TASK INSTRUCTIONS:
Copy the following listing word for word.

RECORDS:
_ _ _ _
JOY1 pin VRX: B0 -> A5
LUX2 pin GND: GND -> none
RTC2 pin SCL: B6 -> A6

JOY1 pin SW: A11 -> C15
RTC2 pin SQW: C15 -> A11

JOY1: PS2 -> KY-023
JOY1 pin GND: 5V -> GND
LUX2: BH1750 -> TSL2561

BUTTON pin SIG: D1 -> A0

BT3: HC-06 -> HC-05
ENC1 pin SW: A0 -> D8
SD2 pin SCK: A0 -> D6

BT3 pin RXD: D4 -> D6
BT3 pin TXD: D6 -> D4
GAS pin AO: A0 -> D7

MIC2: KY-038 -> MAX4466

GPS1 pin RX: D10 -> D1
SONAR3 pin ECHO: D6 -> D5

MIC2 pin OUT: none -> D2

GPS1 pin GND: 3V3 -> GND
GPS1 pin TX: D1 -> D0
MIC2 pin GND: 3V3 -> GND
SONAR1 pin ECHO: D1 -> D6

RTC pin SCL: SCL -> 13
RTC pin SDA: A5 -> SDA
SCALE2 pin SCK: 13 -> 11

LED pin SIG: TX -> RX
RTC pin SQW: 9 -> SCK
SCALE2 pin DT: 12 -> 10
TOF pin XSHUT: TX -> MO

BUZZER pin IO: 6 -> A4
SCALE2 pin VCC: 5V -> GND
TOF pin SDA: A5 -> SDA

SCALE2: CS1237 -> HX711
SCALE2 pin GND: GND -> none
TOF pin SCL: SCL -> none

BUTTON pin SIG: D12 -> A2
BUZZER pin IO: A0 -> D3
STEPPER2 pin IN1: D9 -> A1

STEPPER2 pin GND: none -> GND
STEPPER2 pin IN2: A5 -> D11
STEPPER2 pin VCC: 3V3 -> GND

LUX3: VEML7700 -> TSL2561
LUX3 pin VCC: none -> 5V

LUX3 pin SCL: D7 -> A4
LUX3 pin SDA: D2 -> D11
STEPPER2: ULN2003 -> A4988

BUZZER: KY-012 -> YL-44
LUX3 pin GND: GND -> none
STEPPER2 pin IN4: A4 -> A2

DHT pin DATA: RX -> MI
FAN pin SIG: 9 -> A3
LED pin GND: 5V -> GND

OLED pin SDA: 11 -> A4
_ _ _ _
TASK ANSWER:
JOY1 pin VRX: B0 -> A5
LUX2 pin GND: GND -> none
RTC2 pin SCL: B6 -> A6

JOY1 pin SW: A11 -> C15
RTC2 pin SQW: C15 -> A11

JOY1: PS2 -> KY-023
JOY1 pin GND: 5V -> GND
LUX2: BH1750 -> TSL2561

BUTTON pin SIG: D1 -> A0

BT3: HC-06 -> HC-05
ENC1 pin SW: A0 -> D8
SD2 pin SCK: A0 -> D6

BT3 pin RXD: D4 -> D6
BT3 pin TXD: D6 -> D4
GAS pin AO: A0 -> D7

MIC2: KY-038 -> MAX4466

GPS1 pin RX: D10 -> D1
SONAR3 pin ECHO: D6 -> D5

MIC2 pin OUT: none -> D2

GPS1 pin GND: 3V3 -> GND
GPS1 pin TX: D1 -> D0
MIC2 pin GND: 3V3 -> GND
SONAR1 pin ECHO: D1 -> D6

RTC pin SCL: SCL -> 13
RTC pin SDA: A5 -> SDA
SCALE2 pin SCK: 13 -> 11

LED pin SIG: TX -> RX
RTC pin SQW: 9 -> SCK
SCALE2 pin DT: 12 -> 10
TOF pin XSHUT: TX -> MO

BUZZER pin IO: 6 -> A4
SCALE2 pin VCC: 5V -> GND
TOF pin SDA: A5 -> SDA

SCALE2: CS1237 -> HX711
SCALE2 pin GND: GND -> none
TOF pin SCL: SCL -> none

BUTTON pin SIG: D12 -> A2
BUZZER pin IO: A0 -> D3
STEPPER2 pin IN1: D9 -> A1

STEPPER2 pin GND: none -> GND
STEPPER2 pin IN2: A5 -> D11
STEPPER2 pin VCC: 3V3 -> GND

LUX3: VEML7700 -> TSL2561
LUX3 pin VCC: none -> 5V

LUX3 pin SCL: D7 -> A4
LUX3 pin SDA: D2 -> D11
STEPPER2: ULN2003 -> A4988

BUZZER: KY-012 -> YL-44
LUX3 pin GND: GND -> none
STEPPER2 pin IN4: A4 -> A2

DHT pin DATA: RX -> MI
FAN pin SIG: 9 -> A3
LED pin GND: 5V -> GND

OLED pin SDA: 11 -> A4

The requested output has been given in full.